Information:
···

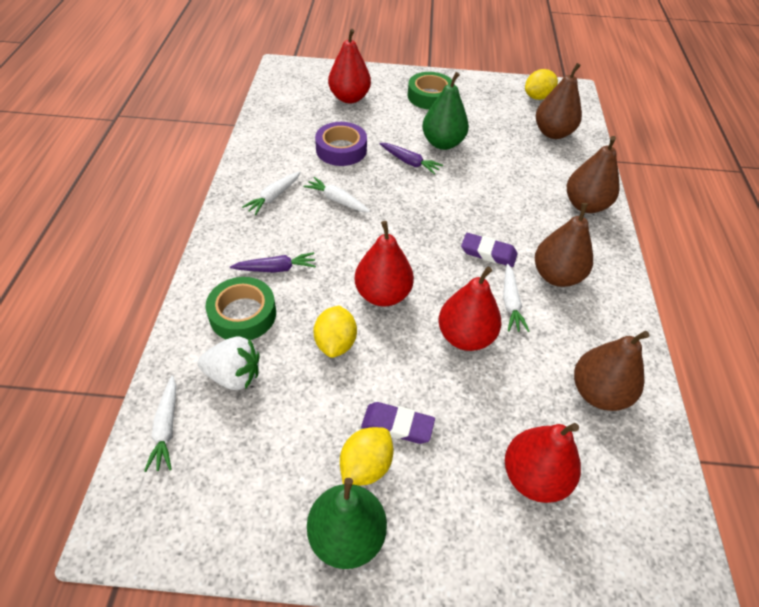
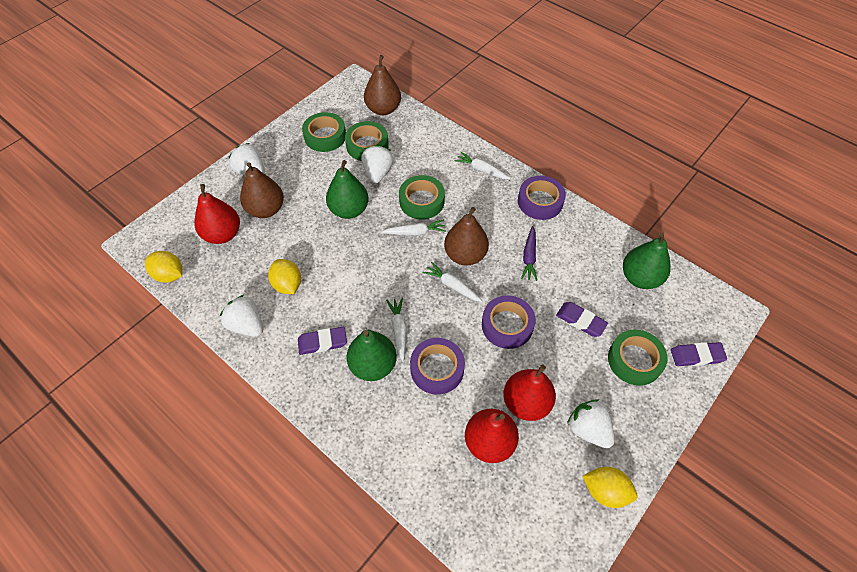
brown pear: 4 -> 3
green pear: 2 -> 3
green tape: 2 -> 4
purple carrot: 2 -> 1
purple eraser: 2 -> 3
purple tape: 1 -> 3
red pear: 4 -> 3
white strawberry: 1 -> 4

···

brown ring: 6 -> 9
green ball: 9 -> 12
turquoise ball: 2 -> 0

···

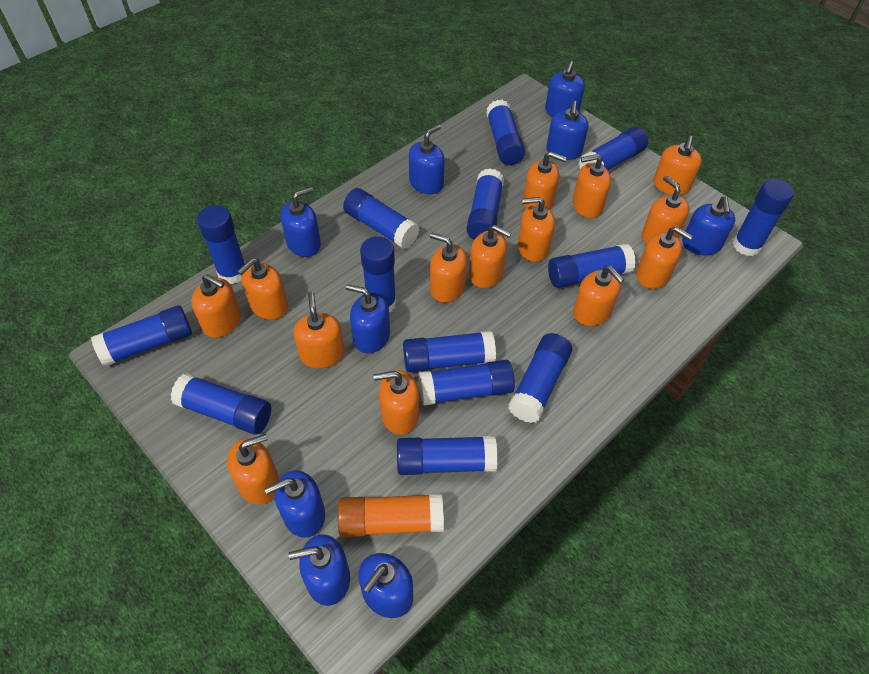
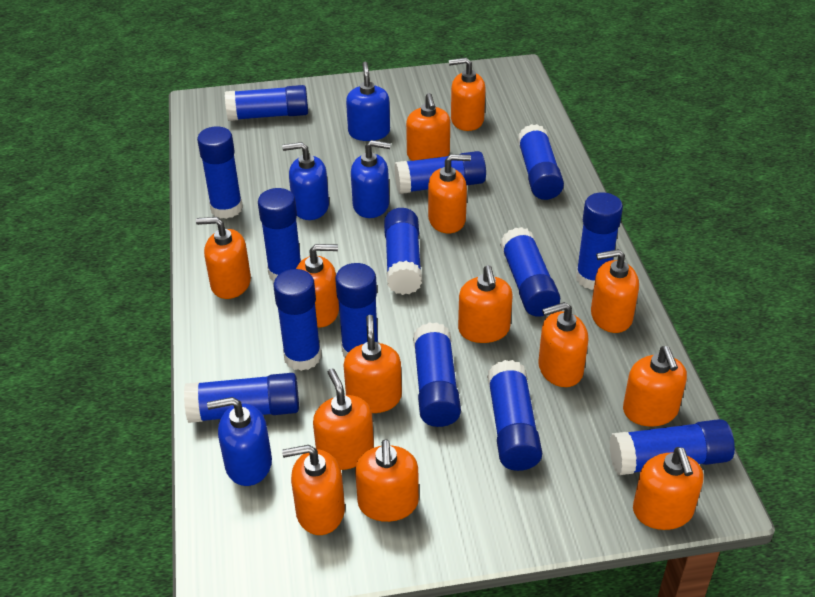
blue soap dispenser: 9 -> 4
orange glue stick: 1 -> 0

···

Could you find every line in the records above that has the string "pear" and copy it?

brown pear: 4 -> 3
green pear: 2 -> 3
red pear: 4 -> 3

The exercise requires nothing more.